Directive:
Count how many lines in the rows below contain the string "kern", treating uppercase and lowercase as different, and give only that number.
──────────────────────────────
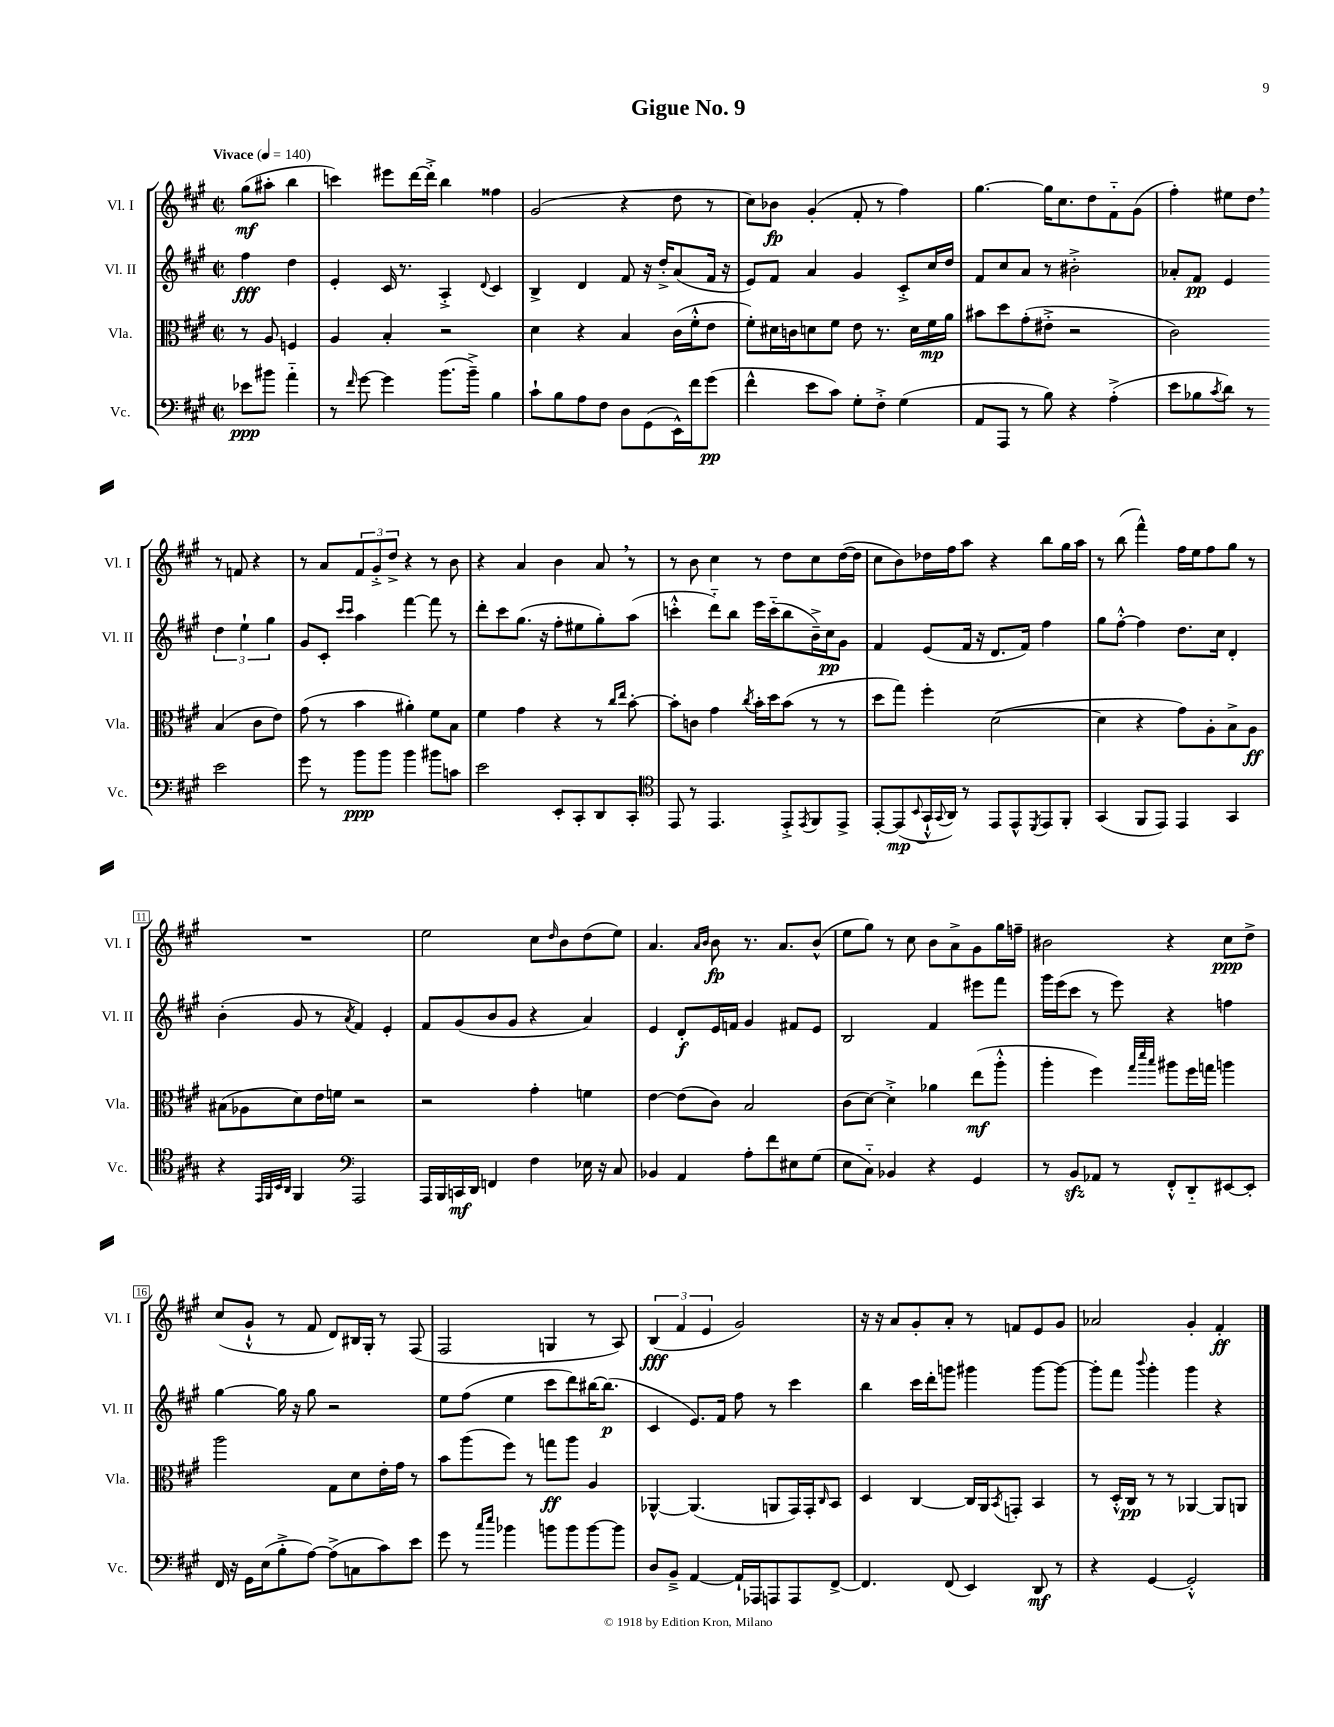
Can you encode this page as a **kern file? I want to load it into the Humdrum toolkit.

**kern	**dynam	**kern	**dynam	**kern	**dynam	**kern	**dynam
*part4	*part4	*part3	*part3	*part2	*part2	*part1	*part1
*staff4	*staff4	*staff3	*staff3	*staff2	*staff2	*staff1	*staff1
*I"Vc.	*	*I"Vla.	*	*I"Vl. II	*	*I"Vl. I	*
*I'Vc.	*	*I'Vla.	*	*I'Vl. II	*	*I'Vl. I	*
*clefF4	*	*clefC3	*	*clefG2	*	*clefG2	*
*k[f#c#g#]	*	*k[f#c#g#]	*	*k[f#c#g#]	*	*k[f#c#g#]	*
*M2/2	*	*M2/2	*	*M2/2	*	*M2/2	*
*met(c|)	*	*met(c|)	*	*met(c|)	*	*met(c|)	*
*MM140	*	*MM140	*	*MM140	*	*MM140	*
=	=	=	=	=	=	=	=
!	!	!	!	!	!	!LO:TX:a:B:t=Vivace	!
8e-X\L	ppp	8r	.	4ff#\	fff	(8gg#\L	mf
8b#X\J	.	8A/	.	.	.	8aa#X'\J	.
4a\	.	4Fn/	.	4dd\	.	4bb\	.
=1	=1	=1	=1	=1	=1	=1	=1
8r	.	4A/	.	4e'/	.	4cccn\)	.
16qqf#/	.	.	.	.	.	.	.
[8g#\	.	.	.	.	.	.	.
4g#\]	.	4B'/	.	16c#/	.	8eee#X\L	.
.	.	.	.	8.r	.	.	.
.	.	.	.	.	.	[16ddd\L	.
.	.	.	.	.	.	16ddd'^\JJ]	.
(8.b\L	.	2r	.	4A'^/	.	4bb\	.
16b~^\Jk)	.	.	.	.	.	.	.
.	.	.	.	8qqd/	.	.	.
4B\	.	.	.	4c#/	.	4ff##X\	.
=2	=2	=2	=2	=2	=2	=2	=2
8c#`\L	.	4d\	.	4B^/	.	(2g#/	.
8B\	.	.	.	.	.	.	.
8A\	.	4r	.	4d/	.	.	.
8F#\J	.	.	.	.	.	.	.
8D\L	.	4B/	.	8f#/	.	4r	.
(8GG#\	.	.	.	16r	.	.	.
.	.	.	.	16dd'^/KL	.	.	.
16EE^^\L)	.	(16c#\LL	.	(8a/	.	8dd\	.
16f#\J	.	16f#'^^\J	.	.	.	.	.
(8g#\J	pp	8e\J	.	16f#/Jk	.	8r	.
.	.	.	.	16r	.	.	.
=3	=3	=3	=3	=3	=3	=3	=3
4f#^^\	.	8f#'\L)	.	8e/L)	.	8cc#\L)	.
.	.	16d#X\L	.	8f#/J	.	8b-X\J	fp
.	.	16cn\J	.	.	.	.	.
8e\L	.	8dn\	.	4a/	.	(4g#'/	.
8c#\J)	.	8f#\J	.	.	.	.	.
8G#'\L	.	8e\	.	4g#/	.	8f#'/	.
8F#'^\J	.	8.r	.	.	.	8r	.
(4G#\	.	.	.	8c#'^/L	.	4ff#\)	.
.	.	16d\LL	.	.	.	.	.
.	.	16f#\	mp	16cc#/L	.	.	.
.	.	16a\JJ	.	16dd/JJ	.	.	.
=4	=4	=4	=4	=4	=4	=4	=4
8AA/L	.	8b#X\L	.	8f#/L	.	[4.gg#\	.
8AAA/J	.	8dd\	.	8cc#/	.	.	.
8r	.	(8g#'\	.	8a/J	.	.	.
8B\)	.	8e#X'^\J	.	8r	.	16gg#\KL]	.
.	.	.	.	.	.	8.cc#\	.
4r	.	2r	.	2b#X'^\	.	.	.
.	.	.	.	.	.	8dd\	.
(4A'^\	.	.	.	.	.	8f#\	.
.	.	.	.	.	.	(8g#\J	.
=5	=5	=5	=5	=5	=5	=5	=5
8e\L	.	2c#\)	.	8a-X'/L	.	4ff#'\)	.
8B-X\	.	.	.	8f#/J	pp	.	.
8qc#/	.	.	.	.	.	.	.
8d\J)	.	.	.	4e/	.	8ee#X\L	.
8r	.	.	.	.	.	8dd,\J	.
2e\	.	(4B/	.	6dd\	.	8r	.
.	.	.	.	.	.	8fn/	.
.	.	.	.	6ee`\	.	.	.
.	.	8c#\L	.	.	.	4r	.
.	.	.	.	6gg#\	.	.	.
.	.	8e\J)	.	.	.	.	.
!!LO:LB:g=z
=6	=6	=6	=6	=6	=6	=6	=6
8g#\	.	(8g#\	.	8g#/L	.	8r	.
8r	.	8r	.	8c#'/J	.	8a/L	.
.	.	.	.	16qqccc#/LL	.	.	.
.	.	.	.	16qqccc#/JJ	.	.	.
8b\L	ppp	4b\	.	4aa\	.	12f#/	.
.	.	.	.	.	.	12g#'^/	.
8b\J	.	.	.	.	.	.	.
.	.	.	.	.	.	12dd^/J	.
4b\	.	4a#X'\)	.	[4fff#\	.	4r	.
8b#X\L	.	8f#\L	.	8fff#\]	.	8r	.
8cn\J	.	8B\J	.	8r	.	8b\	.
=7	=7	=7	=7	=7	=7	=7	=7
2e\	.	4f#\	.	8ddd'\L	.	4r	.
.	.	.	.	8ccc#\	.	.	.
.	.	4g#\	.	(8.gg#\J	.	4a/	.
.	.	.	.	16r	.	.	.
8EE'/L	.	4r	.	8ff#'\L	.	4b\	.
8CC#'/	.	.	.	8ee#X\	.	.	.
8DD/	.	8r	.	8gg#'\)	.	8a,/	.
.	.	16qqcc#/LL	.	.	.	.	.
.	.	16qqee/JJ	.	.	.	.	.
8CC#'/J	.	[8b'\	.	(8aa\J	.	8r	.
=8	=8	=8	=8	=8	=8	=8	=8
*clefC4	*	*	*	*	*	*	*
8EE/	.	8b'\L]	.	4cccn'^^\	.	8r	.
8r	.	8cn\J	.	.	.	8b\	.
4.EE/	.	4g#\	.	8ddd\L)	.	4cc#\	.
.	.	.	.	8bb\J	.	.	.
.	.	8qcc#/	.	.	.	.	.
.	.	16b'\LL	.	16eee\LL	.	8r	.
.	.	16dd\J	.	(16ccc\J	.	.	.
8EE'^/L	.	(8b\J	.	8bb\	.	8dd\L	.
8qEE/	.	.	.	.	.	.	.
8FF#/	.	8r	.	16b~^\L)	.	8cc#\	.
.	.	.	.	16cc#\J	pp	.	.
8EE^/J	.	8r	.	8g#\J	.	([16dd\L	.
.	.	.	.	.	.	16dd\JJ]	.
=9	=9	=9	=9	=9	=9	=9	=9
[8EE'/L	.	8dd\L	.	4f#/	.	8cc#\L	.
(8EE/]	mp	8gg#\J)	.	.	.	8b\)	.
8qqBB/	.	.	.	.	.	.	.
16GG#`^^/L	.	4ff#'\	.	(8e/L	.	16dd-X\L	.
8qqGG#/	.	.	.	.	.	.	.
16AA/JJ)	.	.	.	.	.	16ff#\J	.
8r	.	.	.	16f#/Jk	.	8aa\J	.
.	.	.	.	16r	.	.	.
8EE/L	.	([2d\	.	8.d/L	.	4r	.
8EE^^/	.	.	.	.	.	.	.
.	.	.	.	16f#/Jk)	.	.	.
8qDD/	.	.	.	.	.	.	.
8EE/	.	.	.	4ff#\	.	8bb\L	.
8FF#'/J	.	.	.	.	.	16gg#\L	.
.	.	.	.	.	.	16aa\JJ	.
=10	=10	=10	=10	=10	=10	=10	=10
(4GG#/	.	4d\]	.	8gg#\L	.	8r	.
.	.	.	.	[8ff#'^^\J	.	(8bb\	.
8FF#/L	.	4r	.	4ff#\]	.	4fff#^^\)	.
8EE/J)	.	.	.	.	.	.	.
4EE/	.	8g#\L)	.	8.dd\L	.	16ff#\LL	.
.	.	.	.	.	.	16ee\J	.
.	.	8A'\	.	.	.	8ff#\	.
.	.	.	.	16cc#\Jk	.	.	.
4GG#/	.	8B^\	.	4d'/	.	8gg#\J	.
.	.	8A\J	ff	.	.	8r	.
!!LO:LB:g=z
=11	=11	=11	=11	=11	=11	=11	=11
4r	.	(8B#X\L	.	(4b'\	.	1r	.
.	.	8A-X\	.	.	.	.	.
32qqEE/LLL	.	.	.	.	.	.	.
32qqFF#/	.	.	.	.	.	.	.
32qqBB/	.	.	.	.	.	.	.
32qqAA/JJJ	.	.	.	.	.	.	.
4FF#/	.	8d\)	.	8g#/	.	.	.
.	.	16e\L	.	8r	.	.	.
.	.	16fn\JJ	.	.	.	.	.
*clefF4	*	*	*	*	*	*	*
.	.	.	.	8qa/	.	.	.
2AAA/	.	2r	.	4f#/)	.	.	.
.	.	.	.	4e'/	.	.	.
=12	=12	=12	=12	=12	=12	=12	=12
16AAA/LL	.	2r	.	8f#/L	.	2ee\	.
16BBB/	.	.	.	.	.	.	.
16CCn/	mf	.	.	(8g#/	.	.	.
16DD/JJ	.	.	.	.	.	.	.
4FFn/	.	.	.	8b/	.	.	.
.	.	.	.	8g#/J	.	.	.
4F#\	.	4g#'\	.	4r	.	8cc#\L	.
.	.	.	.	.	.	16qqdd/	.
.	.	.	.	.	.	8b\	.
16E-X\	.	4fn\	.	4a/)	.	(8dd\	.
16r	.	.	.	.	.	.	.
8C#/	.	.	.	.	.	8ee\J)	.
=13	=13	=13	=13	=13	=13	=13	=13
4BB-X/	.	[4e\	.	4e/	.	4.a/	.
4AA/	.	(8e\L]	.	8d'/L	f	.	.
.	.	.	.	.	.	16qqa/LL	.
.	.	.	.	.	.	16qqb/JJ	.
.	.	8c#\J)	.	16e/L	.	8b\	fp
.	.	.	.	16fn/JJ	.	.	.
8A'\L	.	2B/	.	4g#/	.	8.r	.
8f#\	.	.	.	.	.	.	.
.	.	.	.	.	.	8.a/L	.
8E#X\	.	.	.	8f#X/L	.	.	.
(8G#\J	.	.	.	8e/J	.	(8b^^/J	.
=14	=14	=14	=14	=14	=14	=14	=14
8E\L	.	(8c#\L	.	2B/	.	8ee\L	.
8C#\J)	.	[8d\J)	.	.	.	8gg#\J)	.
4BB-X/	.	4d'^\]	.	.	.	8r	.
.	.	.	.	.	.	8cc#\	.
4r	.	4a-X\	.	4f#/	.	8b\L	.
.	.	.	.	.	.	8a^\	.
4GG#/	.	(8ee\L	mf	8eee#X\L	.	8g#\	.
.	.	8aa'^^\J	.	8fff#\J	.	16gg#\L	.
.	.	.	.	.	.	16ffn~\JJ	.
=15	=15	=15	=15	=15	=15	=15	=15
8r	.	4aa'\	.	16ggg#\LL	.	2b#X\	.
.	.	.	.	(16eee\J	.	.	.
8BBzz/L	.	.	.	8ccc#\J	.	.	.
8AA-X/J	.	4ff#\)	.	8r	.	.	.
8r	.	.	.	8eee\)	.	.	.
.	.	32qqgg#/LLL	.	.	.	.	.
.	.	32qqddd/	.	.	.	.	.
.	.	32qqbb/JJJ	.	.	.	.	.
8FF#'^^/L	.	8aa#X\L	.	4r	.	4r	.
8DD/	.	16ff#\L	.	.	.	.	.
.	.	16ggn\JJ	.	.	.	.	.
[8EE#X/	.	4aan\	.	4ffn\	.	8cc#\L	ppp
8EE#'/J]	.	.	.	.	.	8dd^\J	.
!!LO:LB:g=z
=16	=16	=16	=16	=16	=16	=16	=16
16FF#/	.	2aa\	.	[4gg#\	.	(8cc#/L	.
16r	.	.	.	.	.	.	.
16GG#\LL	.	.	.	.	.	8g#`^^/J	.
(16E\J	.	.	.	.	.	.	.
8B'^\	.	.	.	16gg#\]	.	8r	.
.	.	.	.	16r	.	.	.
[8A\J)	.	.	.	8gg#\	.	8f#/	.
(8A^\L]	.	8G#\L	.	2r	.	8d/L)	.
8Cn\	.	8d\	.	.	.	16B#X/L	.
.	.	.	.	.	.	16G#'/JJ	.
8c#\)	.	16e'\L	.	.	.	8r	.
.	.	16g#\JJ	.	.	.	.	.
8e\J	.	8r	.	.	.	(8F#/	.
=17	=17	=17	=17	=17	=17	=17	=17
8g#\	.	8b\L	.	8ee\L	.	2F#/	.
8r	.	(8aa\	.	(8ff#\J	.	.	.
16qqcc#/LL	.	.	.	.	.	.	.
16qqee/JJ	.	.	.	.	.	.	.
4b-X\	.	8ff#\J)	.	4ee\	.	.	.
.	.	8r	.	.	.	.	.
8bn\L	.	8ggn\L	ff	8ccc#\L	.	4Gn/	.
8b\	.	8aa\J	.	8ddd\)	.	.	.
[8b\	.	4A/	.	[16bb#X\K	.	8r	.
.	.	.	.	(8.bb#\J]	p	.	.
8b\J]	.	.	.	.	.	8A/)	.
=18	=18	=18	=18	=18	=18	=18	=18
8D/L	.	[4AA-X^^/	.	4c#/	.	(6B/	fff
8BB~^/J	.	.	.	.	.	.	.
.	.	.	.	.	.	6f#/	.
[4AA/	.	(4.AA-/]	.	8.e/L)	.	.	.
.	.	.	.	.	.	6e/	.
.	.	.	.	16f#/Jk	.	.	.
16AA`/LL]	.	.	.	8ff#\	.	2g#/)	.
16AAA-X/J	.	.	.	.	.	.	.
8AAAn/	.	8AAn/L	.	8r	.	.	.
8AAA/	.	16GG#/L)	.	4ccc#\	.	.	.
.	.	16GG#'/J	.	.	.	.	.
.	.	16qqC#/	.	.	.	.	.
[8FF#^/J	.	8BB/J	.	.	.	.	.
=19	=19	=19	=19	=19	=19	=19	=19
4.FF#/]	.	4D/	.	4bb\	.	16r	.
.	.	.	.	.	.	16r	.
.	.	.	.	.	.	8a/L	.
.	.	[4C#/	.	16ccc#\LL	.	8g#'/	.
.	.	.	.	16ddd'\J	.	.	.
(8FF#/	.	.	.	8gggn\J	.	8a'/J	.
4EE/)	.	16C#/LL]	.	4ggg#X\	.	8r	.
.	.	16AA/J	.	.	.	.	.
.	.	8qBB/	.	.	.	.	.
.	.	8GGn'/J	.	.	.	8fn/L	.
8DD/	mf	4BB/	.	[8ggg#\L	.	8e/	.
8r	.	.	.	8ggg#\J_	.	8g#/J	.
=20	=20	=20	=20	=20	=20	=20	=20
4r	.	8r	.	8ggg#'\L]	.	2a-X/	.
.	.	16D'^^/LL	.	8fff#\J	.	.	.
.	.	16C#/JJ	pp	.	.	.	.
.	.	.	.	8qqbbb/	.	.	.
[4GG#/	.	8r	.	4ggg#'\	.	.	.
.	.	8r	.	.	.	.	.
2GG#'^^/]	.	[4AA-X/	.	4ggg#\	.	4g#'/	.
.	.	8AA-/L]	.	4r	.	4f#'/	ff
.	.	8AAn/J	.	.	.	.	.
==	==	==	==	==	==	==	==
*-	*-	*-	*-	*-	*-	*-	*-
──────────────────────────────
Result for this task:
2